Below are entries; copy exactly the lines from the one with "(551, 301) = (308, 323): turquoise" through the one with "(573, 231) = (371, 351): brown", both included, and leave out the rest.

### Material to process

==========

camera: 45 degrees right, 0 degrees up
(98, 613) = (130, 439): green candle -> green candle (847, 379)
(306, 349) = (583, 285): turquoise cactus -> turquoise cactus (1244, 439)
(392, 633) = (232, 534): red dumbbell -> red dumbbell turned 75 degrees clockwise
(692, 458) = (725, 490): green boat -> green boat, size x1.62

==========

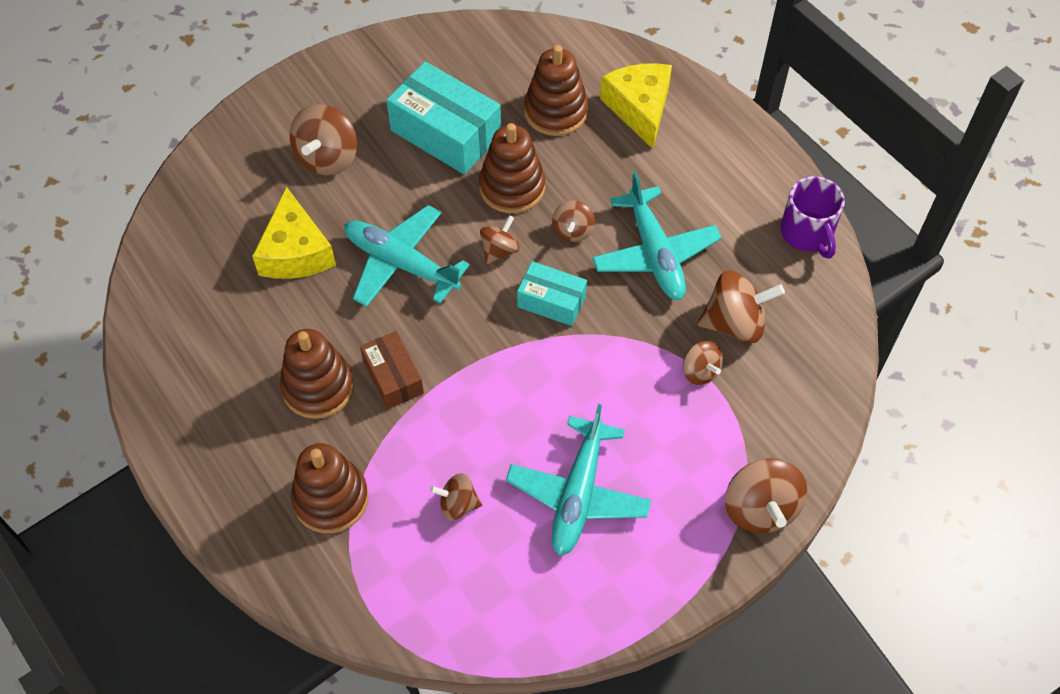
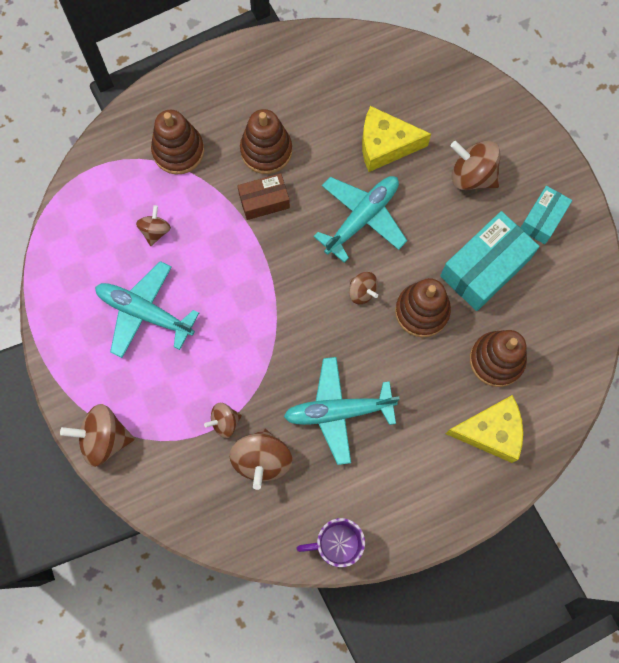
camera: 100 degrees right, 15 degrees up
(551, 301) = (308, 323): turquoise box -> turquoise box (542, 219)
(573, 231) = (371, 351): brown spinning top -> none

==========

### Reply to the exercise
(551, 301) = (308, 323): turquoise box -> turquoise box (542, 219)
(573, 231) = (371, 351): brown spinning top -> none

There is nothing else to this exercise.